**Work item:**
Wherever the word "orange" shows up in the data, report the line it sits in.

**Data shown:**
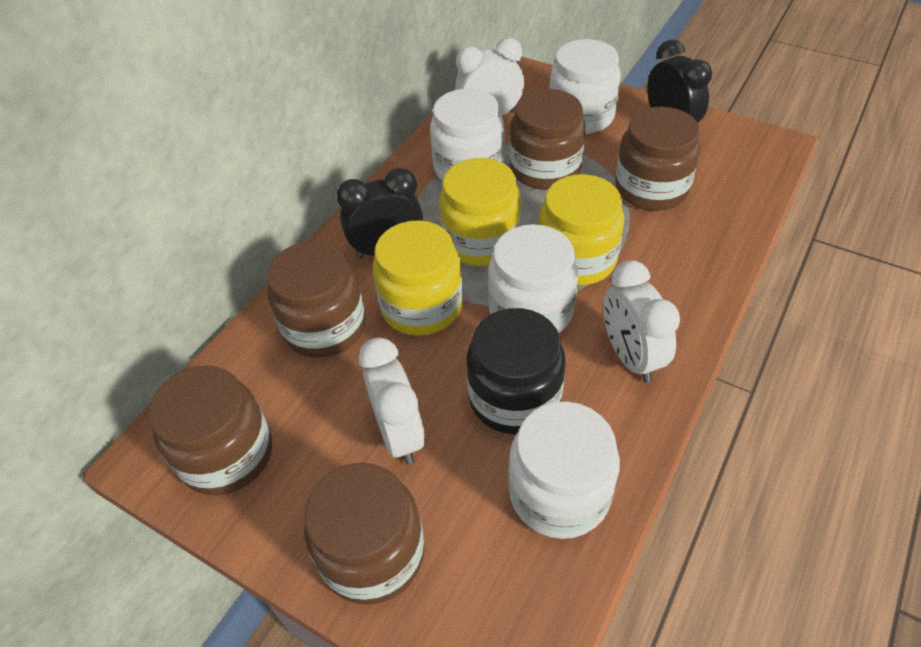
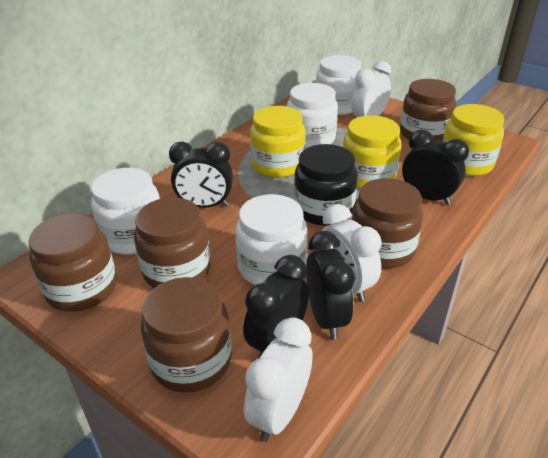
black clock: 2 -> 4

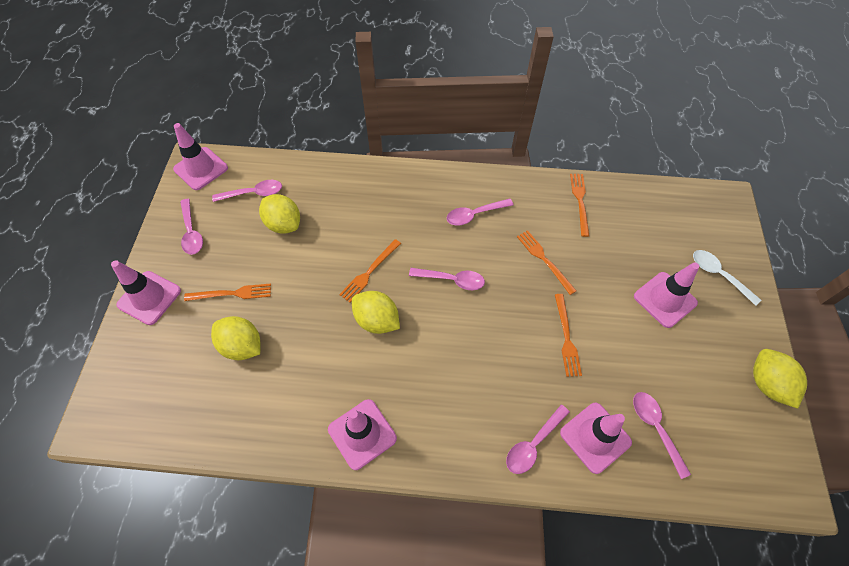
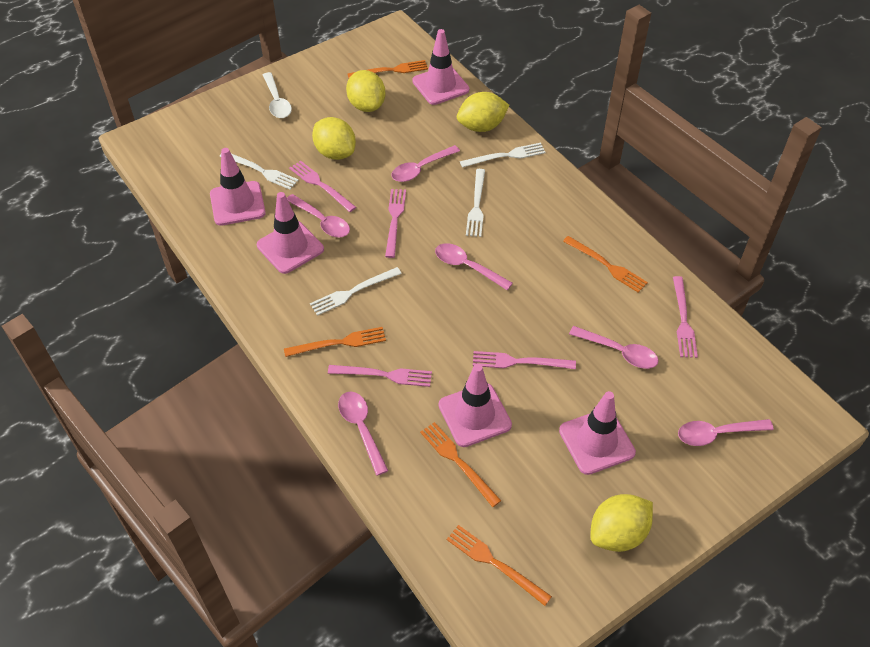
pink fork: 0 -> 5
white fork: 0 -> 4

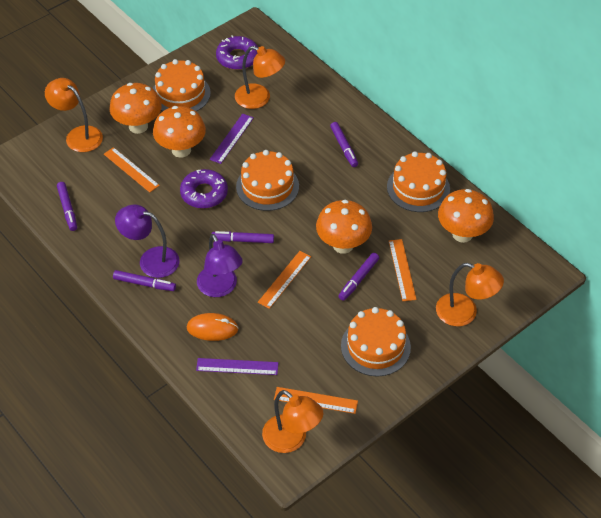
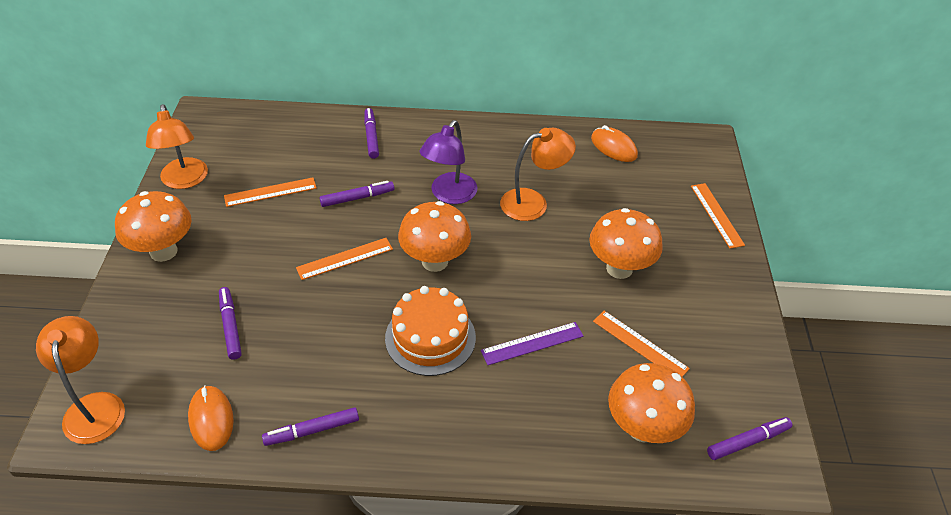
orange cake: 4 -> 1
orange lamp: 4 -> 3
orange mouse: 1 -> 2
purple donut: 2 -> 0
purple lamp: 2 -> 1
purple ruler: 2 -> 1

**Finished task:**
orange cake: 4 -> 1
orange lamp: 4 -> 3
orange mouse: 1 -> 2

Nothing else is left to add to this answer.